Turn the records into a numbered list with one line per item, skipping any blank lines. Leave the pictures out of the answer.
=== DATA SUPPLIED ===
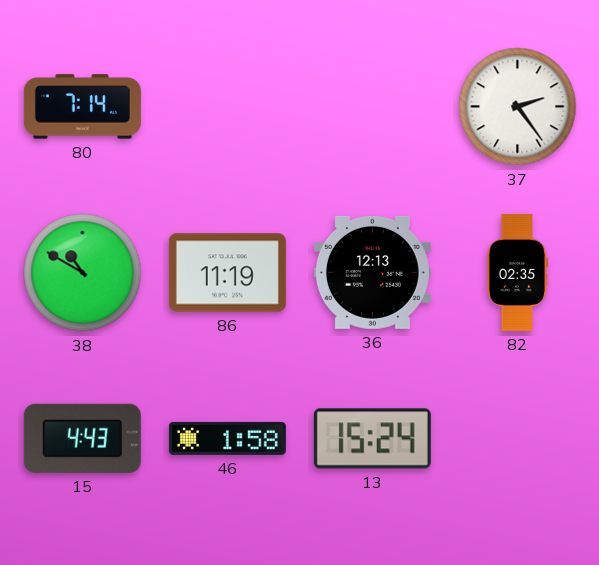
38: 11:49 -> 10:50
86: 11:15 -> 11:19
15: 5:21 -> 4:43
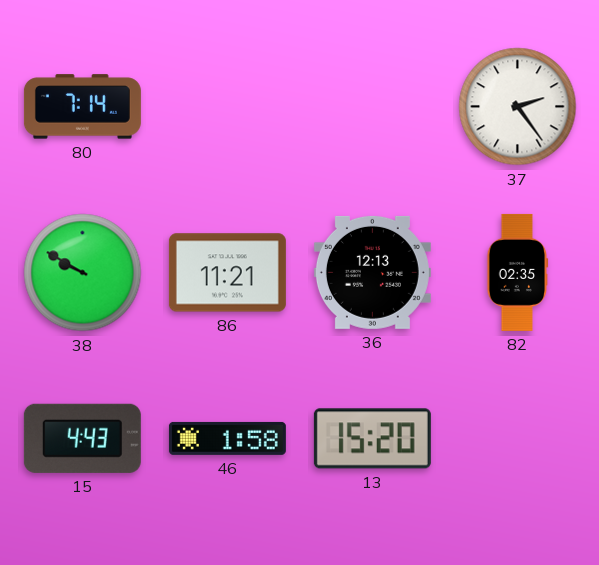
38: 10:50 -> 9:50
86: 11:19 -> 11:21
13: 15:24 -> 15:20
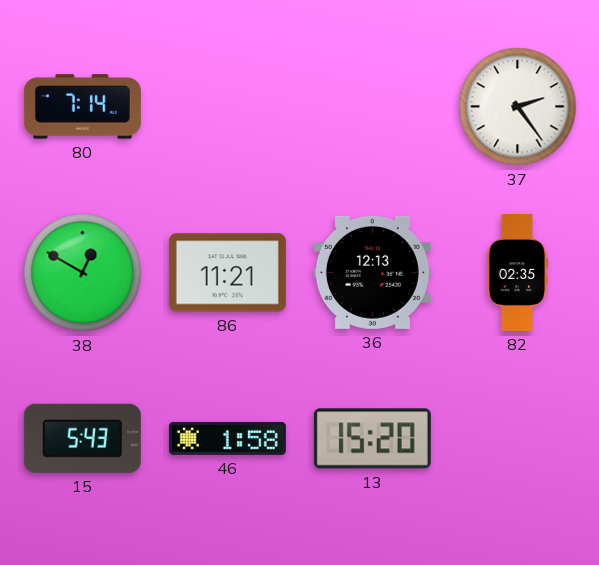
===
RESULT =
1. 38: 11:49 -> 10:50
2. 86: 11:15 -> 11:19
3. 15: 5:21 -> 4:43
4. 38: 10:50 -> 9:50
5. 86: 11:19 -> 11:21
6. 13: 15:24 -> 15:20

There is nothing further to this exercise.